-- WHAT TO WORK ON --
Exactly the lines from the one holding "red candle [369,85,432,210]" through the last line of the listing below must appear in the answer, and no pictures.

[Start of section]

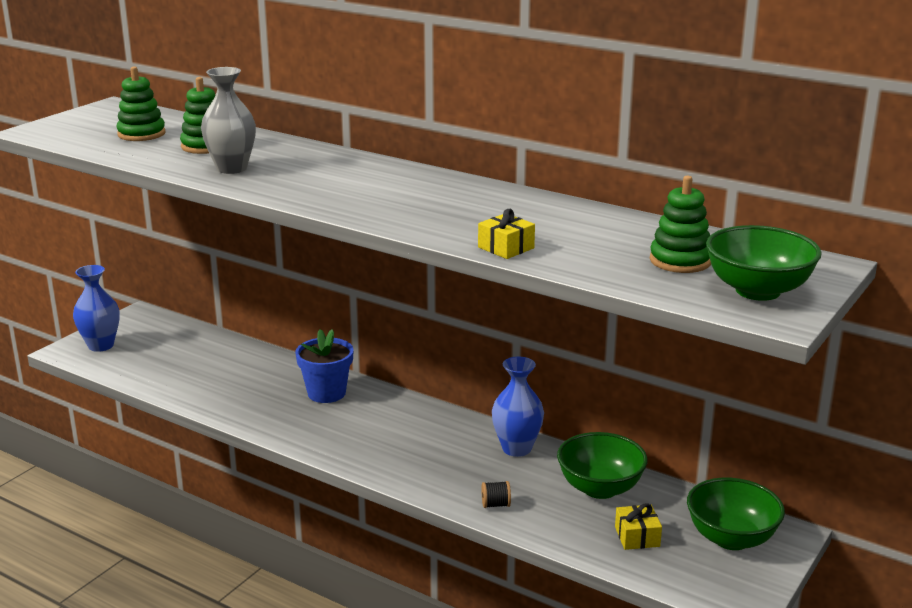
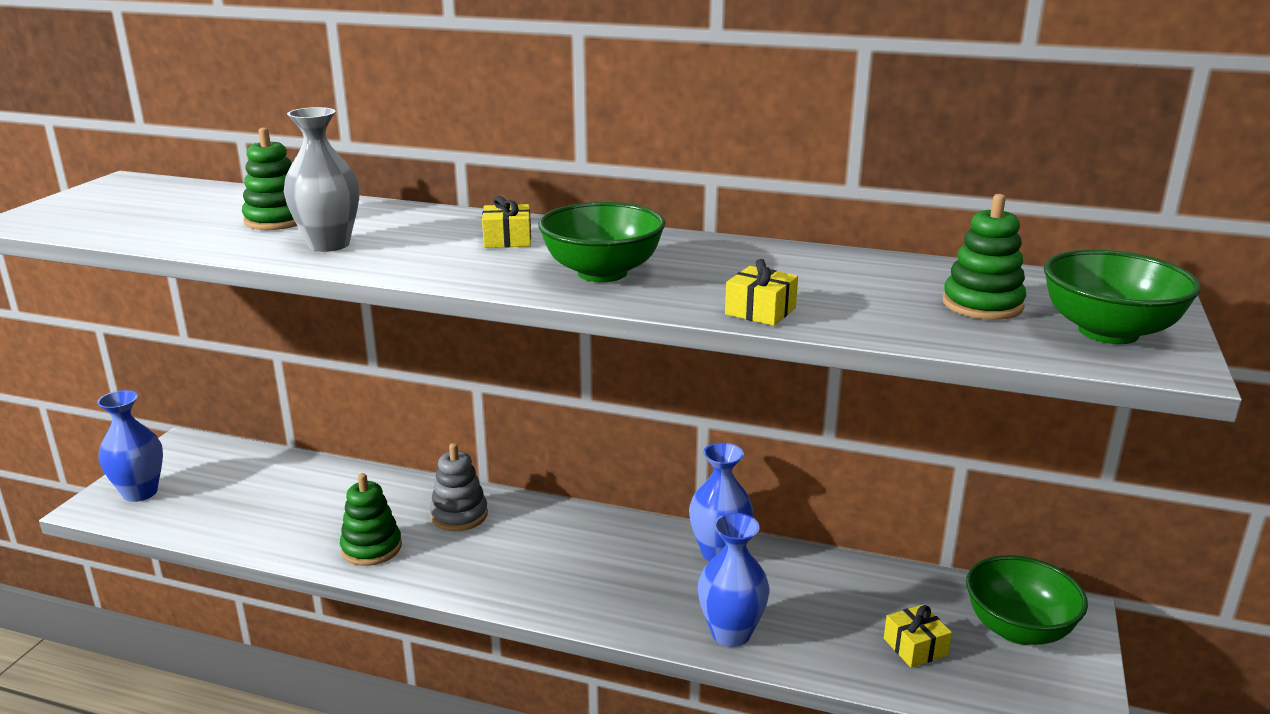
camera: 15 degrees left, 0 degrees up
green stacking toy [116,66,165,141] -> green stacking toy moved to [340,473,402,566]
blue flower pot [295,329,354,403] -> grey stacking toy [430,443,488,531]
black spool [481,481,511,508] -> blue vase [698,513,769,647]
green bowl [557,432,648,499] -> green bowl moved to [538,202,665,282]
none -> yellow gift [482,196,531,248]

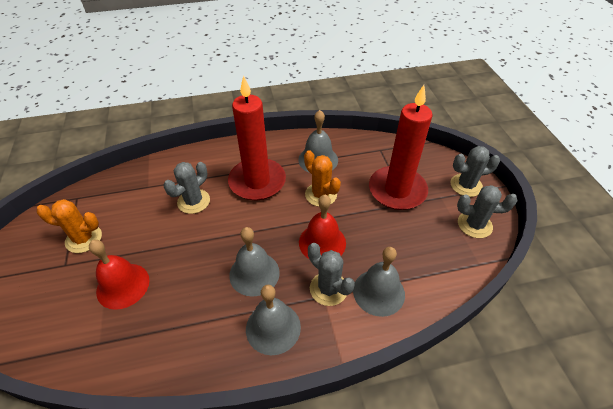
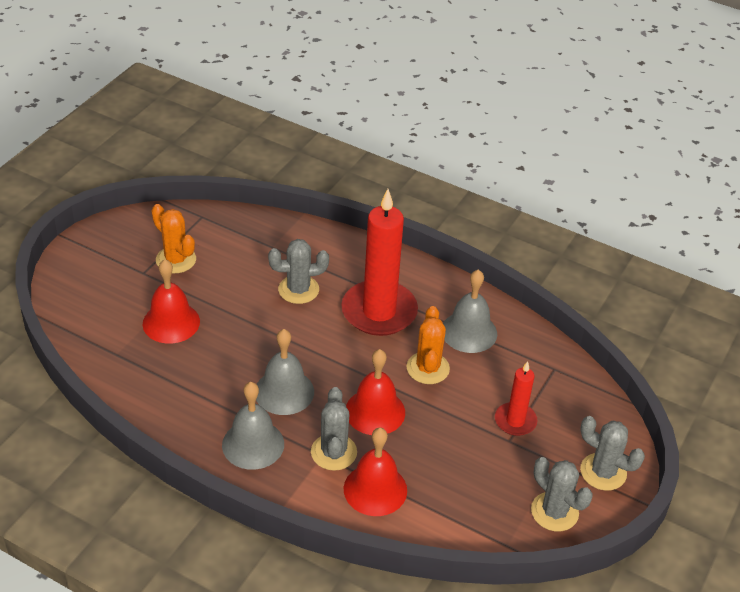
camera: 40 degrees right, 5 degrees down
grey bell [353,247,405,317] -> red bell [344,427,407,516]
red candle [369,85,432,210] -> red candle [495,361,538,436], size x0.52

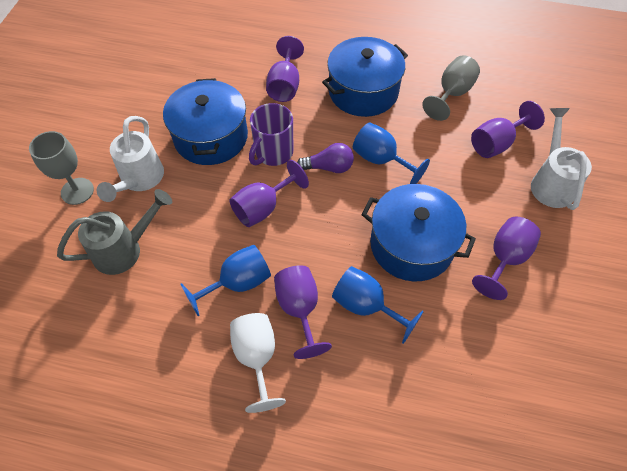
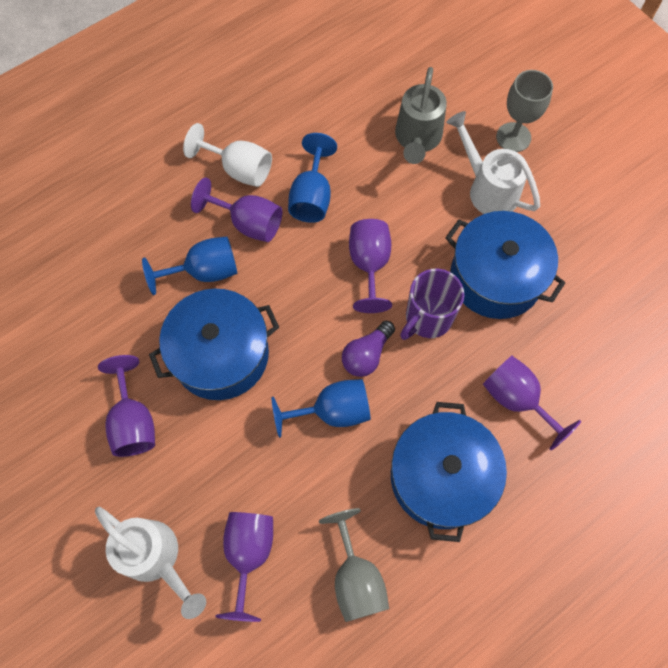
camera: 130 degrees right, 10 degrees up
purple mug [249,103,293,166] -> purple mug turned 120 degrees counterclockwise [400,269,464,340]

[End of section]

-- REPLY --
red candle [369,85,432,210] -> red candle [495,361,538,436], size x0.52

camera: 130 degrees right, 10 degrees up
purple mug [249,103,293,166] -> purple mug turned 120 degrees counterclockwise [400,269,464,340]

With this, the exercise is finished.